Image sets with object changes

☆ ☆ ☆ ☆ ☆

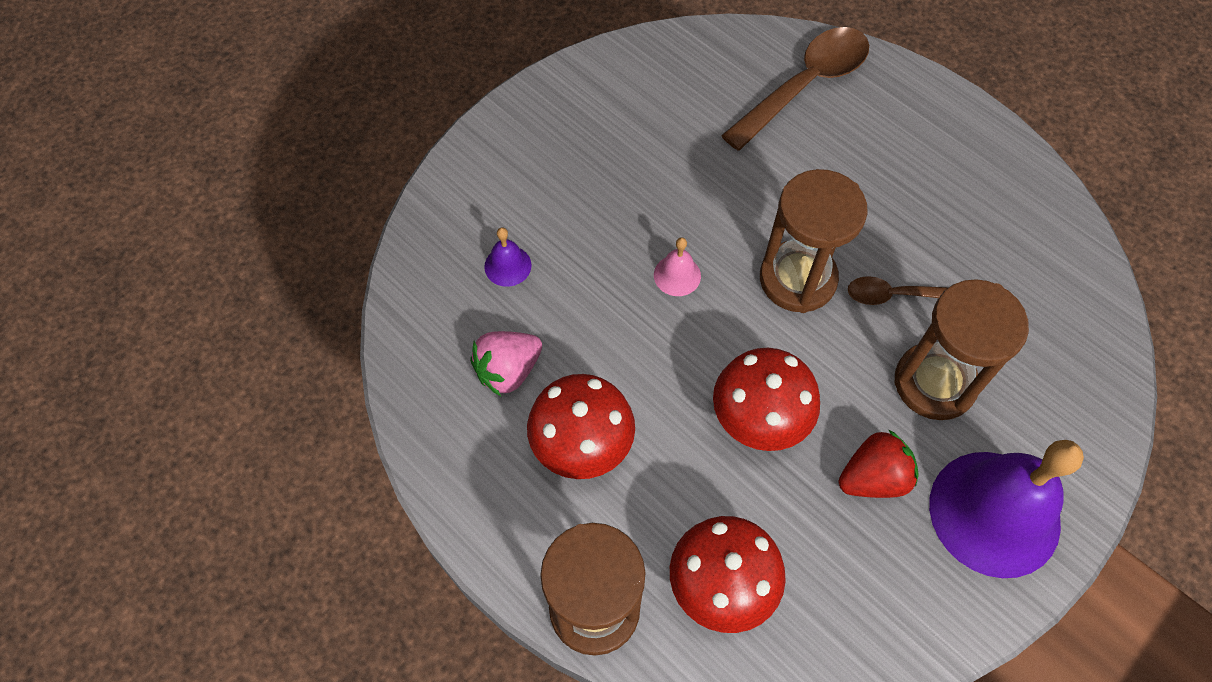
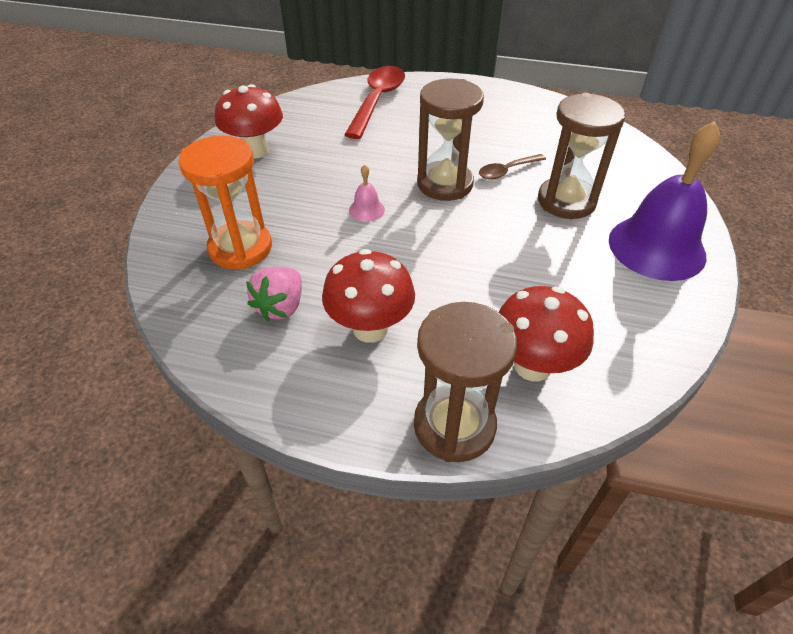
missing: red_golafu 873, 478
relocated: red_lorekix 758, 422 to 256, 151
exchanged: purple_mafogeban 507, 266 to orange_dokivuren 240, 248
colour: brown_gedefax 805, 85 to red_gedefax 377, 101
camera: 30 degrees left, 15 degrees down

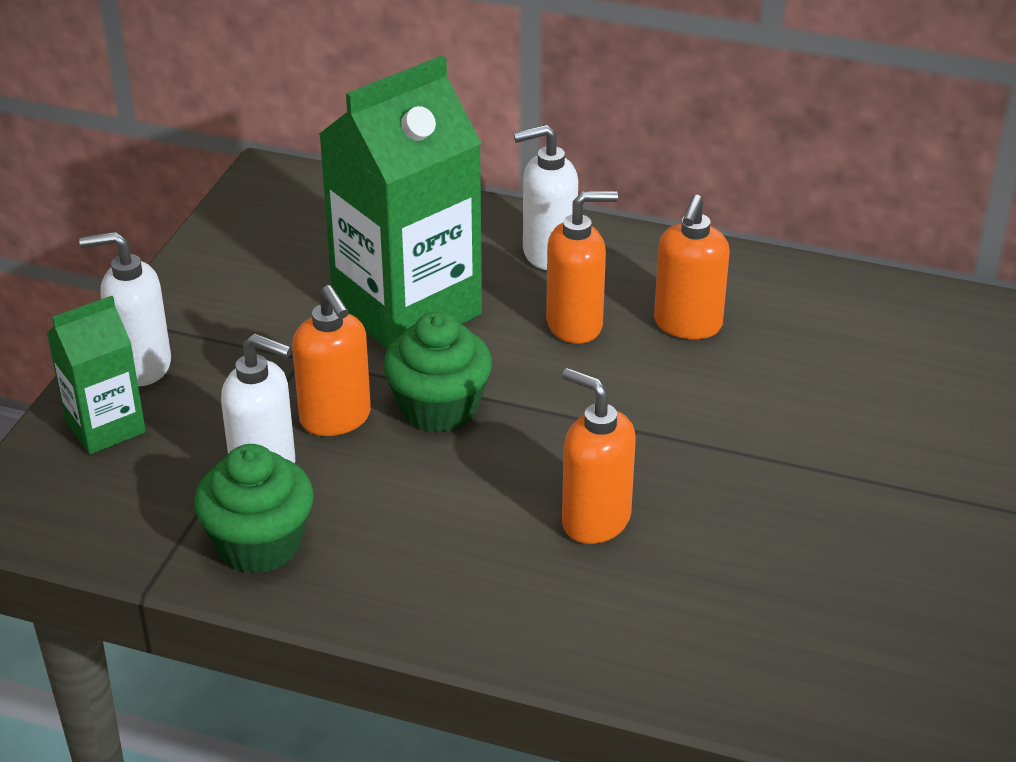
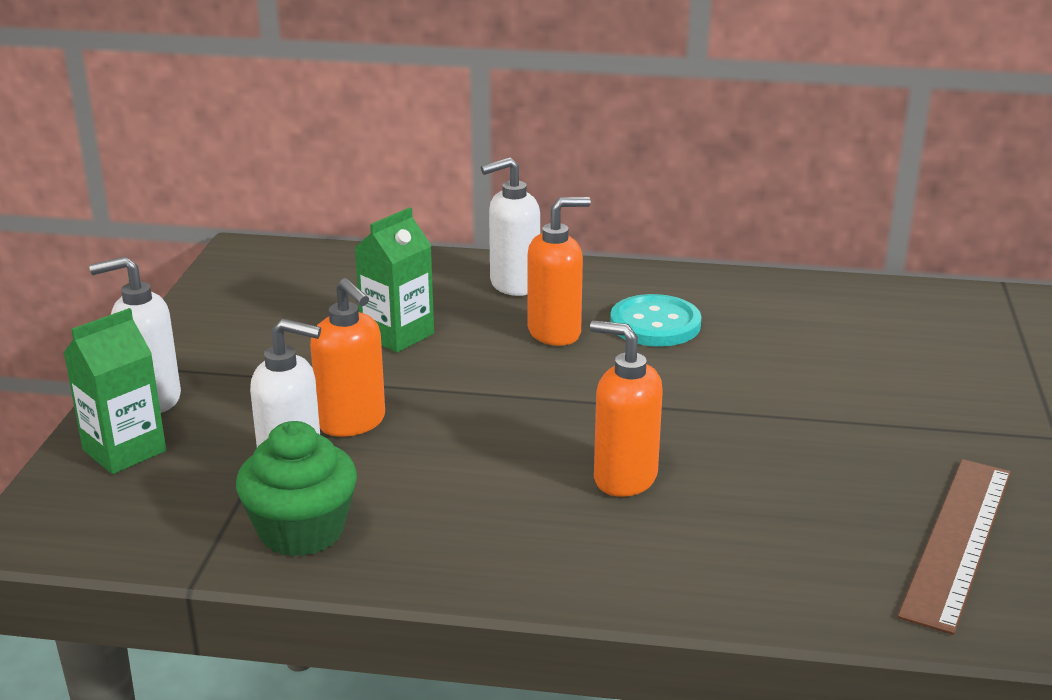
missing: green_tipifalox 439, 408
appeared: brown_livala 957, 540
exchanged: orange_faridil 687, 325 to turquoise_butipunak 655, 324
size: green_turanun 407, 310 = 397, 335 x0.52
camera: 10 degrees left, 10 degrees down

☆ ☆ ☆ ☆ ☆

Assignment
The copy starts at the line holding "relocated: red_lorekix 758, 422 to 256, 151" and ends at the last line of the records above. Transcribe those lines exactly, pictures excluded.

Response
relocated: red_lorekix 758, 422 to 256, 151
exchanged: purple_mafogeban 507, 266 to orange_dokivuren 240, 248
colour: brown_gedefax 805, 85 to red_gedefax 377, 101
camera: 30 degrees left, 15 degrees down

missing: green_tipifalox 439, 408
appeared: brown_livala 957, 540
exchanged: orange_faridil 687, 325 to turquoise_butipunak 655, 324
size: green_turanun 407, 310 = 397, 335 x0.52
camera: 10 degrees left, 10 degrees down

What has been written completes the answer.